(Dataset content Opens)

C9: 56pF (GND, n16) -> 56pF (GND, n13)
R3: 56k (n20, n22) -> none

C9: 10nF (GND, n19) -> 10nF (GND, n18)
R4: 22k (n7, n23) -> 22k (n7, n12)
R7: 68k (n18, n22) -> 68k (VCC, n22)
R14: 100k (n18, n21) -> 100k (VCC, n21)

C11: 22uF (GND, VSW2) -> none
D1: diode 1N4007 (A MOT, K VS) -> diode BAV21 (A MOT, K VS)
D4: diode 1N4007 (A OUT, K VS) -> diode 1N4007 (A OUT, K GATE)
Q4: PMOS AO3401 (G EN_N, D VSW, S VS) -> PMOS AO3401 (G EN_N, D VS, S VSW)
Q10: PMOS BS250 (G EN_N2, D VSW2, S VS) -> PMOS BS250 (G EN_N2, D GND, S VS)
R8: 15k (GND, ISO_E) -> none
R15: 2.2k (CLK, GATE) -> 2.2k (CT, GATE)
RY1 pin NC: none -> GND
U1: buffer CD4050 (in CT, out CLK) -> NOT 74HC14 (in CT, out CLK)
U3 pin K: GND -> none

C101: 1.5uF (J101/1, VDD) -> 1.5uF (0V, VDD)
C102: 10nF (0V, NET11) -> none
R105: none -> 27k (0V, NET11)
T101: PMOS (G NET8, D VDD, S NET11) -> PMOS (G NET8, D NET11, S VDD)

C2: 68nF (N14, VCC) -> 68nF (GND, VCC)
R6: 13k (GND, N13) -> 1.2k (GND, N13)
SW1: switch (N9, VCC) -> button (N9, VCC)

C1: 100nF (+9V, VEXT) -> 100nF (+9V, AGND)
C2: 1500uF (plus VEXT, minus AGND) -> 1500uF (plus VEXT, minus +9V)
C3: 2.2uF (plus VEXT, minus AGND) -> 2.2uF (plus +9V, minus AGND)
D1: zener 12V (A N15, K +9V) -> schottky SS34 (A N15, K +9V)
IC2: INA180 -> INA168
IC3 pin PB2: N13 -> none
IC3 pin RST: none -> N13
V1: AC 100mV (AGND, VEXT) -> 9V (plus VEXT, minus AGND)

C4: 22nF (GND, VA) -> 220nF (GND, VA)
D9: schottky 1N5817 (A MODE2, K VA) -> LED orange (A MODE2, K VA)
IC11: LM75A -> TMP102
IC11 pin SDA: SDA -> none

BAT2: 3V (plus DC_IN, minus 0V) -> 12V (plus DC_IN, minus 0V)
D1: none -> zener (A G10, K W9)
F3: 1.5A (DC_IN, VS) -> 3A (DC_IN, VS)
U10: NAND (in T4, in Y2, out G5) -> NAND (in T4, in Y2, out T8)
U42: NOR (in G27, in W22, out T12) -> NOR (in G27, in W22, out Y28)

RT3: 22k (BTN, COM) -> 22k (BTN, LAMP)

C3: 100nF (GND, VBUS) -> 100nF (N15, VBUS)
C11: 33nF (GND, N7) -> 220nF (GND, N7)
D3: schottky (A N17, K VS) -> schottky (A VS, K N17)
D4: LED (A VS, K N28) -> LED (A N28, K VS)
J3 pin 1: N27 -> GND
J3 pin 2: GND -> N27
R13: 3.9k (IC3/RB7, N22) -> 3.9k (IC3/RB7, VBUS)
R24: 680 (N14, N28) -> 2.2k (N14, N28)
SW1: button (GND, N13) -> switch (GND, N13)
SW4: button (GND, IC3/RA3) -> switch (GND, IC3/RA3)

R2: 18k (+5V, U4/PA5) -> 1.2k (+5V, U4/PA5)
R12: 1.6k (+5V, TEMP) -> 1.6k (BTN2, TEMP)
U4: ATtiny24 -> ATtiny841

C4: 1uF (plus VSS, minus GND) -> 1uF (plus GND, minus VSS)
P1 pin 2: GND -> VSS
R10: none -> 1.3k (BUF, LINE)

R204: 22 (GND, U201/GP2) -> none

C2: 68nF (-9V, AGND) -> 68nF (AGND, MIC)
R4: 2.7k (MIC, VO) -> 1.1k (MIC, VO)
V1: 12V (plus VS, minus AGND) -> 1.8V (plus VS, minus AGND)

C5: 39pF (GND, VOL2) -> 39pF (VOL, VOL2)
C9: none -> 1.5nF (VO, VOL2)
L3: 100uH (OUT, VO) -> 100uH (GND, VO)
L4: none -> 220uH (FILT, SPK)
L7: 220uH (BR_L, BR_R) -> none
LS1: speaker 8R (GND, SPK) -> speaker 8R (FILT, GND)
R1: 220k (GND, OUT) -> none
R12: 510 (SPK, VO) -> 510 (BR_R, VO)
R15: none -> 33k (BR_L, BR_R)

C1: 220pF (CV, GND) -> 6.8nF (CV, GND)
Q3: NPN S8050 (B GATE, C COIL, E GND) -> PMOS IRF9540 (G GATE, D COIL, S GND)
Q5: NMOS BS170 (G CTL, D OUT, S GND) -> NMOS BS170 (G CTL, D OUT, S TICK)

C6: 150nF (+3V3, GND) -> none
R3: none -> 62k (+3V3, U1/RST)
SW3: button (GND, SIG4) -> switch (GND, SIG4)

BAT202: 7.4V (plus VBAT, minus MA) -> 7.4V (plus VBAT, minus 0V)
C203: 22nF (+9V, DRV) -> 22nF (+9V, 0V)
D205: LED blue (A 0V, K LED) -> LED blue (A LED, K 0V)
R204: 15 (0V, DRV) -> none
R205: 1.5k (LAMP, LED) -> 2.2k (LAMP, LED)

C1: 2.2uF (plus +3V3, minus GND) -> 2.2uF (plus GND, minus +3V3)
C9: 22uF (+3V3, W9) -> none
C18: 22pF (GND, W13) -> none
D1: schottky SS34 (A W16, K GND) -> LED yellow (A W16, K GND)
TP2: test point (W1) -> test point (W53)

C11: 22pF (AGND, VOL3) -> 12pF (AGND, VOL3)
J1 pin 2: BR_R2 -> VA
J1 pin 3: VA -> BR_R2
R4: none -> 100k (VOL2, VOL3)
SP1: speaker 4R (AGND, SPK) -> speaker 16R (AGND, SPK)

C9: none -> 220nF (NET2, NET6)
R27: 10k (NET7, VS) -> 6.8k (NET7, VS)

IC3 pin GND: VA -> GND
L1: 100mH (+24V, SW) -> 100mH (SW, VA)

(Dataset content Closes)

*Assignment*: In which lines of the records does the word "PMOS" appear? Copy each of them.

*The answer*:
Q4: PMOS AO3401 (G EN_N, D VSW, S VS) -> PMOS AO3401 (G EN_N, D VS, S VSW)
Q10: PMOS BS250 (G EN_N2, D VSW2, S VS) -> PMOS BS250 (G EN_N2, D GND, S VS)
T101: PMOS (G NET8, D VDD, S NET11) -> PMOS (G NET8, D NET11, S VDD)
Q3: NPN S8050 (B GATE, C COIL, E GND) -> PMOS IRF9540 (G GATE, D COIL, S GND)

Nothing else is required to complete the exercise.